-- EXERCISE --
Search the data for "right". Each line containing it is to be copied.

-- TASK INPUTS --

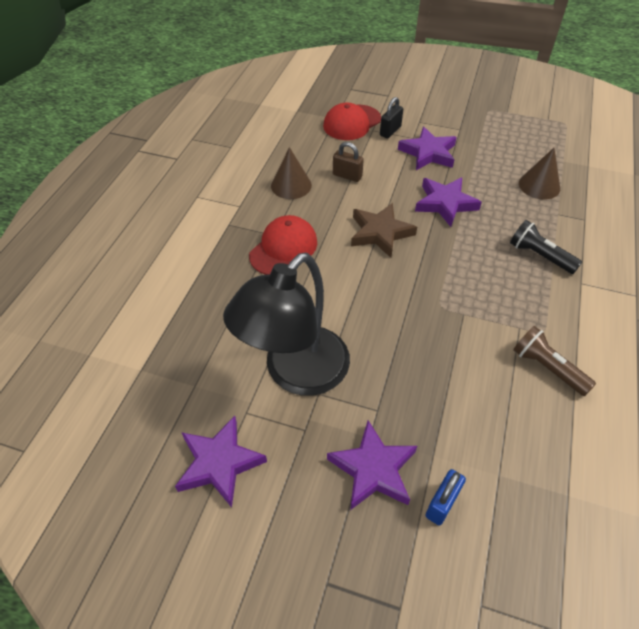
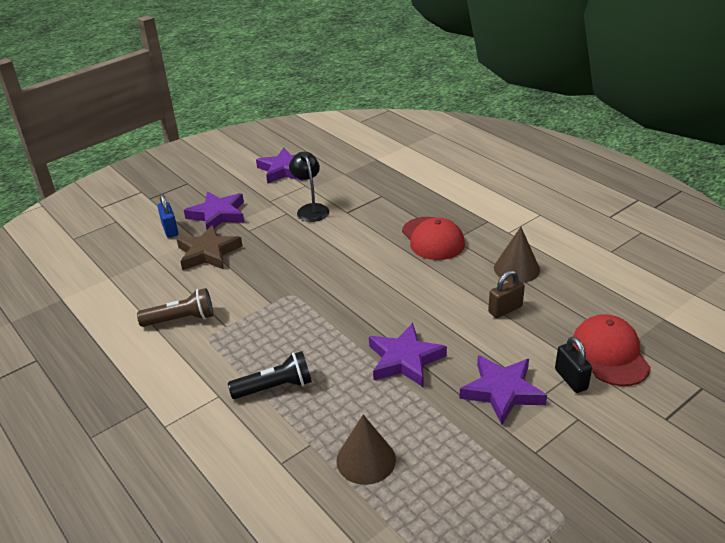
camera: 125 degrees right, 15 degrees down
(296, 373) = (311, 209): black lamp -> black lamp, size x0.50
(380, 233) = (403, 297): brown star -> brown star (208, 253)

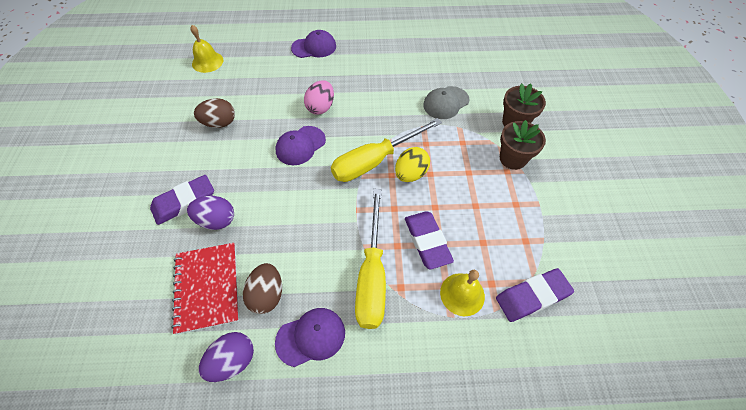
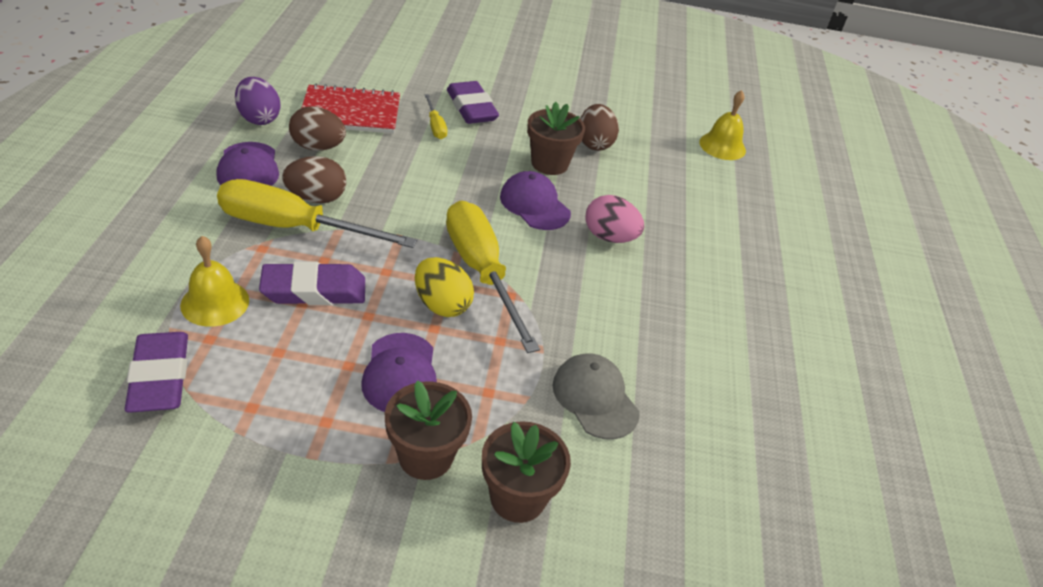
camera: 95 degrees right, 15 degrees down
(216, 220) = (435, 126): purple egg -> yellow screwdriver
(251, 144) = (549, 163): none -> brown flower pot
(314, 47) = (760, 255): purple cap -> purple cap (400, 373)
(334, 272) = (316, 198): none -> brown egg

-- ANSWER BELOW --
camera: 125 degrees right, 15 degrees down
camera: 95 degrees right, 15 degrees down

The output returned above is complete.